# PROMPT:
Please reproduce, exactly as given, the lines running from the start of the data to the line containing "C3: 100uF (GND, VRAW) -> none", inclusive, and omit the pictures.

# DATA EXCERPTS:
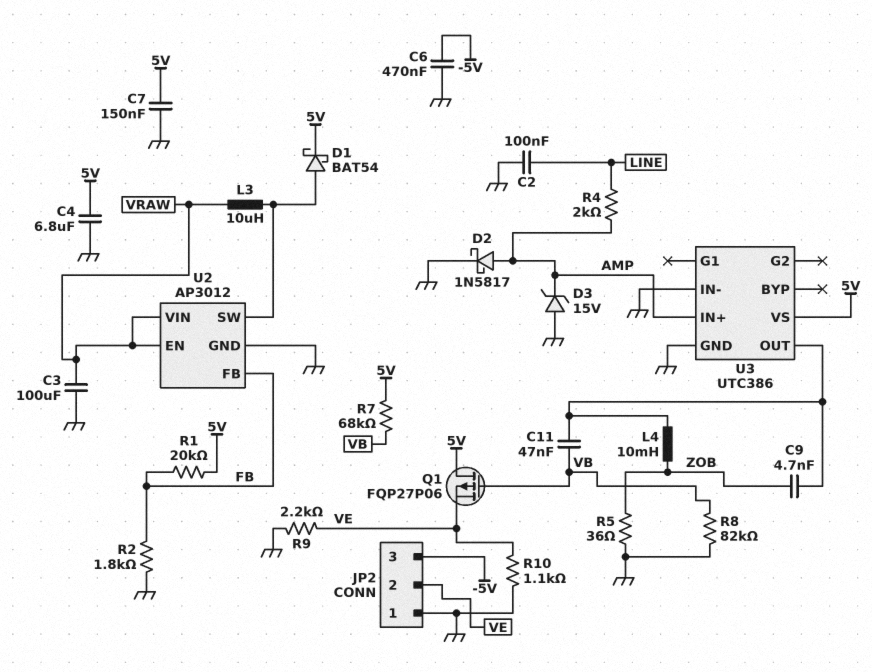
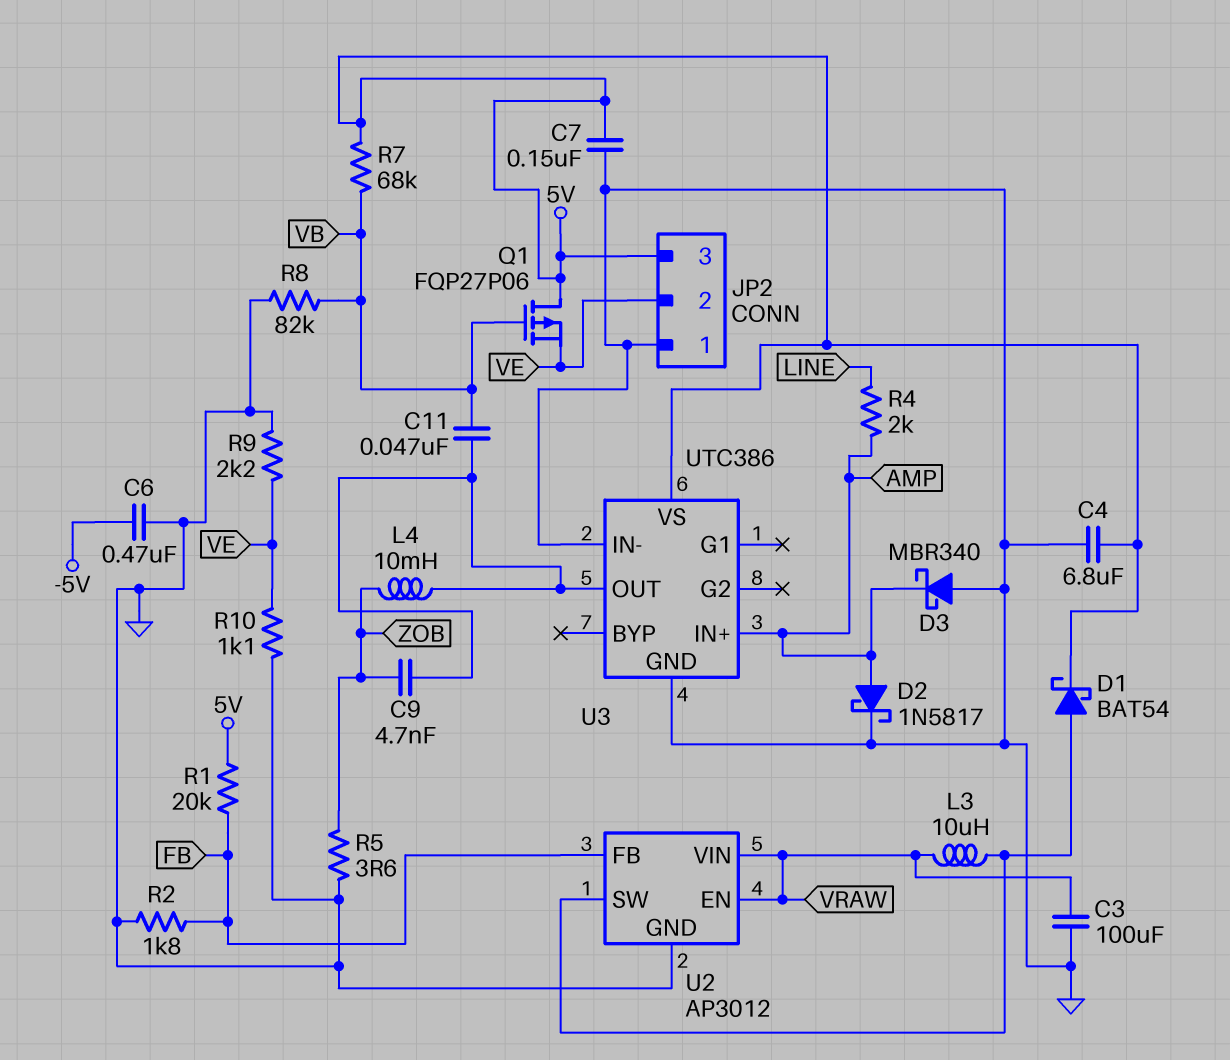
C2: 100nF (GND, LINE) -> none
D3: zener 15V (A GND, K AMP) -> schottky MBR340 (A GND, K AMP)
JP2 pin 3: -5V -> 5V
R5: 36 (GND, ZOB) -> 3.6 (GND, ZOB)

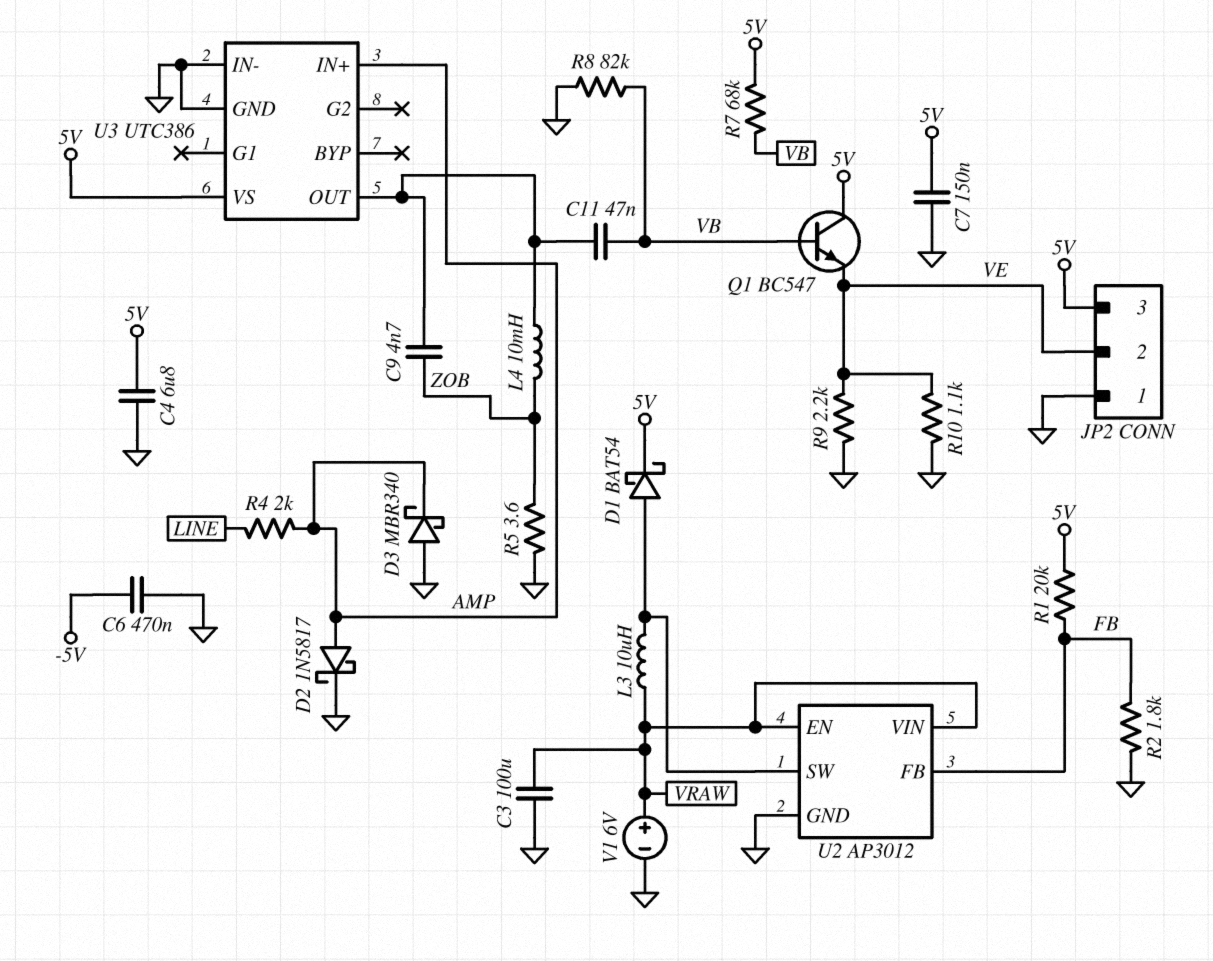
Q1: PMOS FQP27P06 (G VB, D 5V, S VE) -> NPN BC547 (B VB, C 5V, E VE)
V1: none -> 6V (plus VRAW, minus GND)

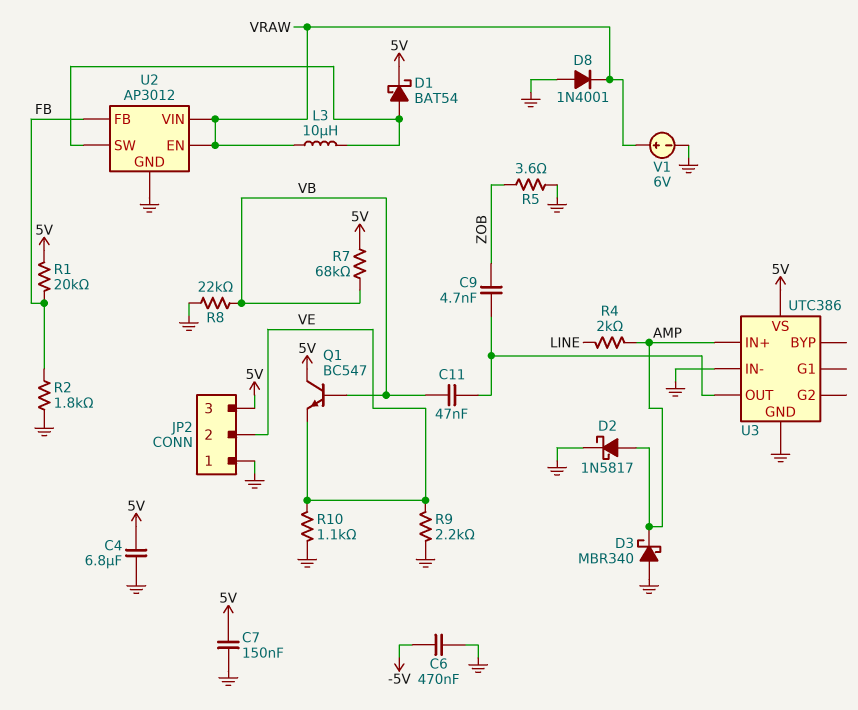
C3: 100uF (GND, VRAW) -> none
D8: none -> diode 1N4001 (A GND, K VRAW)
L4: 10mH (U3/OUT, ZOB) -> none
R8: 82k (GND, VB) -> 22k (GND, VB)

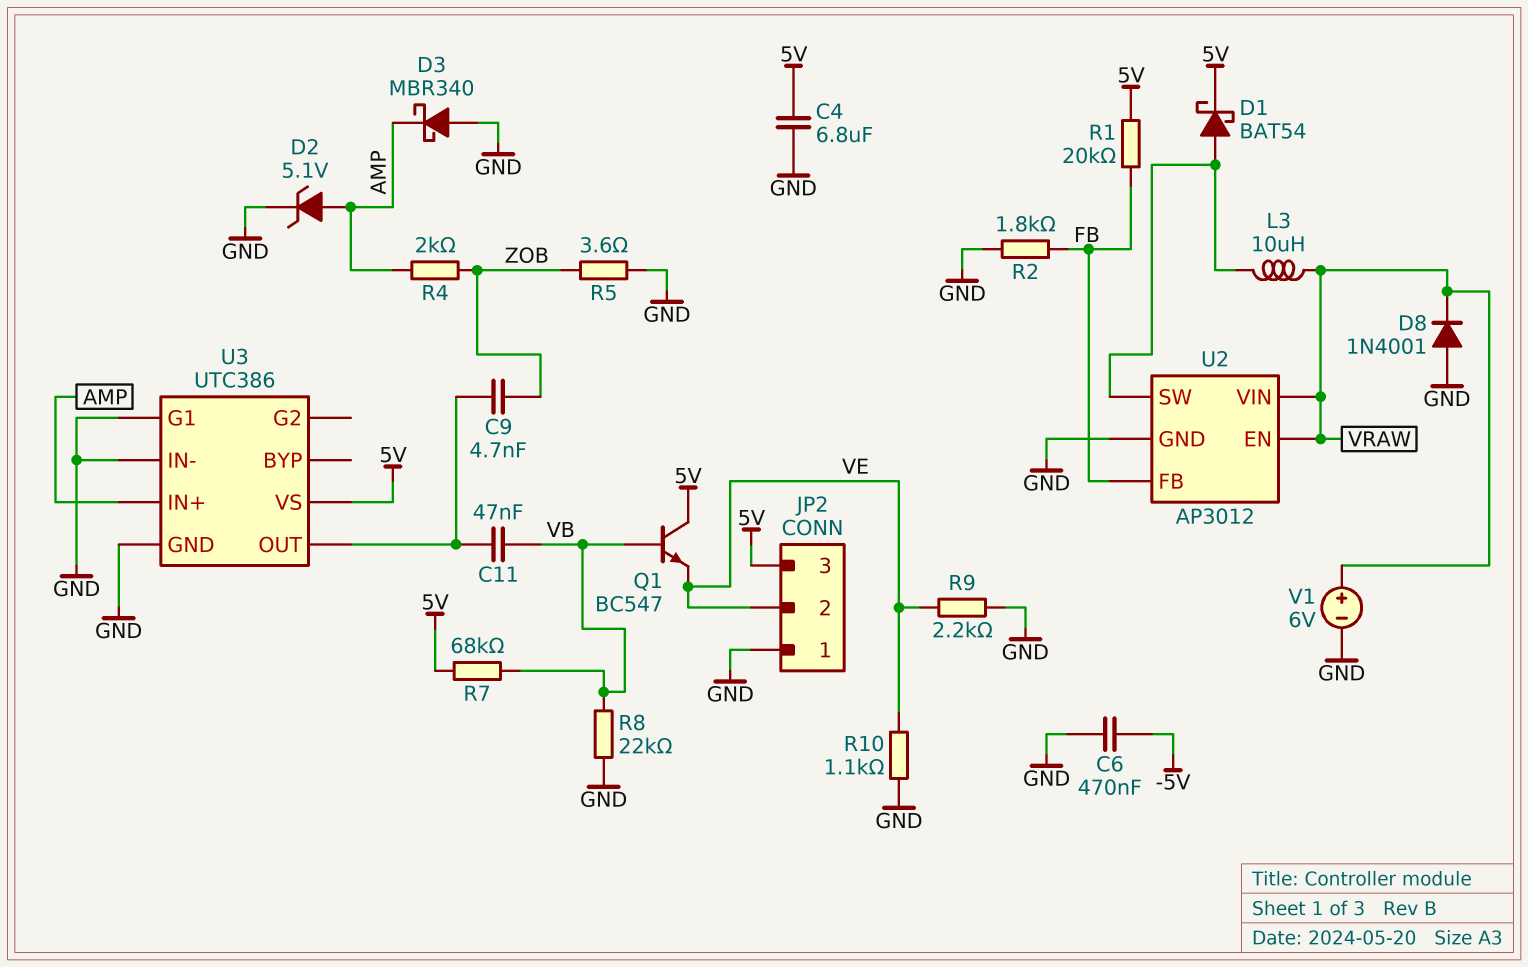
C7: 150nF (5V, GND) -> none
D2: schottky 1N5817 (A AMP, K GND) -> zener 5.1V (A AMP, K GND)
R4: 2k (AMP, LINE) -> 2k (AMP, ZOB)
U3 pin G1: none -> GND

# YOUR RESPONSE:
C2: 100nF (GND, LINE) -> none
D3: zener 15V (A GND, K AMP) -> schottky MBR340 (A GND, K AMP)
JP2 pin 3: -5V -> 5V
R5: 36 (GND, ZOB) -> 3.6 (GND, ZOB)

Q1: PMOS FQP27P06 (G VB, D 5V, S VE) -> NPN BC547 (B VB, C 5V, E VE)
V1: none -> 6V (plus VRAW, minus GND)

C3: 100uF (GND, VRAW) -> none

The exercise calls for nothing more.